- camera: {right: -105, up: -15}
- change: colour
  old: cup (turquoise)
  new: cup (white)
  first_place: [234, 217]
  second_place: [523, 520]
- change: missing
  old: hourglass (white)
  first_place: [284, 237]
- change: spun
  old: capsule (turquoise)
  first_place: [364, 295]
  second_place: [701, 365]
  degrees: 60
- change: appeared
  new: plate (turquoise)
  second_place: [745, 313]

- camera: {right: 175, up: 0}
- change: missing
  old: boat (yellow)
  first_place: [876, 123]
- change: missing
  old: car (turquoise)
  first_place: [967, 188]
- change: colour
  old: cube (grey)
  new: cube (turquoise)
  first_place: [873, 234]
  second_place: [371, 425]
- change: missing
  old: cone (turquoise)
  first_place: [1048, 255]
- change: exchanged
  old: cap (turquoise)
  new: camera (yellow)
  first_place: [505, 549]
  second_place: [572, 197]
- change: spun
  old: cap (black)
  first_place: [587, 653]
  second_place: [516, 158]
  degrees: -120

__________________________________________________

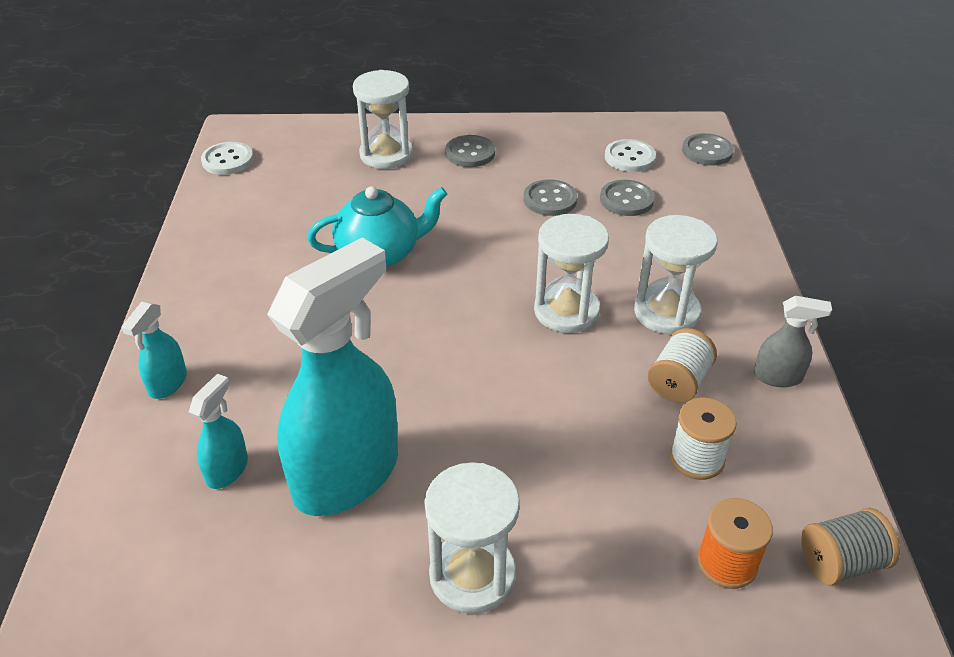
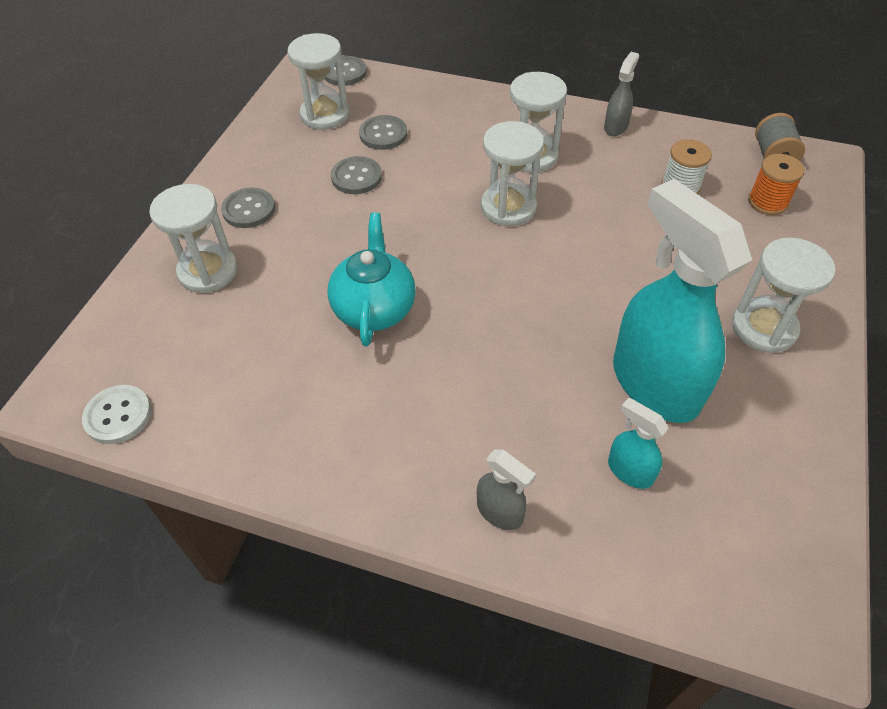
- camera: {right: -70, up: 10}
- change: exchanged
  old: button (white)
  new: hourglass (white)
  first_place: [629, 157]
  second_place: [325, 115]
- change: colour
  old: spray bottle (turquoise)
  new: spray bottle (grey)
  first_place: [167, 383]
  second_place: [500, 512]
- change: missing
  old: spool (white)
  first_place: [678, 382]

__________________________________________________

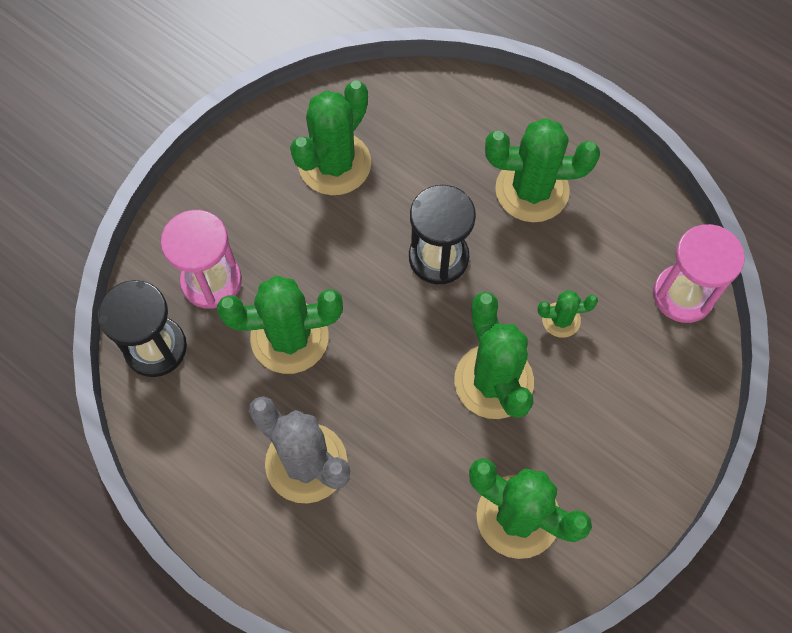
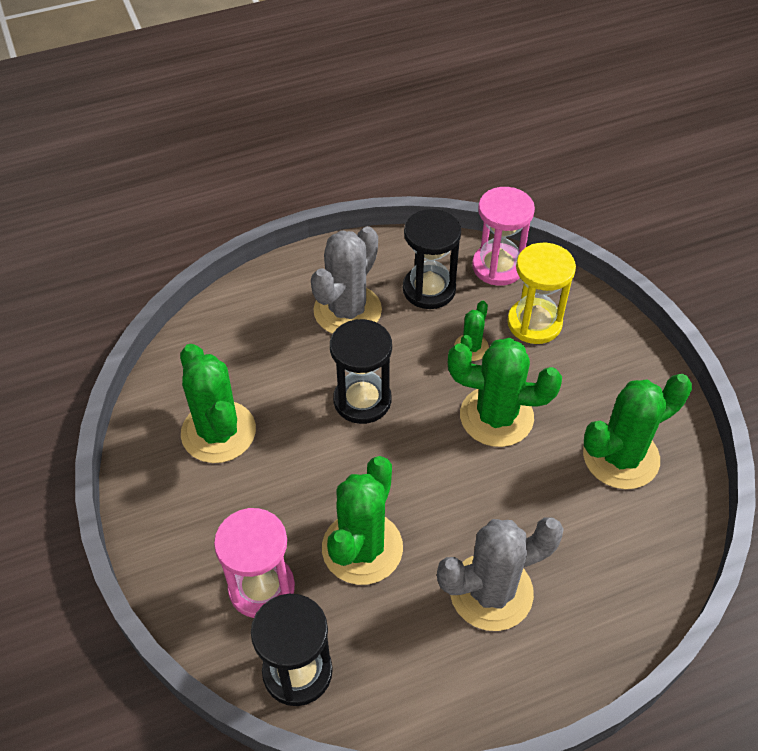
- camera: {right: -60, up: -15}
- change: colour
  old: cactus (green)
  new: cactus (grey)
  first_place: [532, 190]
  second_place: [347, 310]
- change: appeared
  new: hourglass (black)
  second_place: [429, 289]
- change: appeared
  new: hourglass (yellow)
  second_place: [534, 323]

__________________________________________________

Give again exactly, and only, the lines above starting at the one with "first_place: [234, 217]" and ending at the one with "new: plate (turquoise)".

Output of the task:
  first_place: [234, 217]
  second_place: [523, 520]
- change: missing
  old: hourglass (white)
  first_place: [284, 237]
- change: spun
  old: capsule (turquoise)
  first_place: [364, 295]
  second_place: [701, 365]
  degrees: 60
- change: appeared
  new: plate (turquoise)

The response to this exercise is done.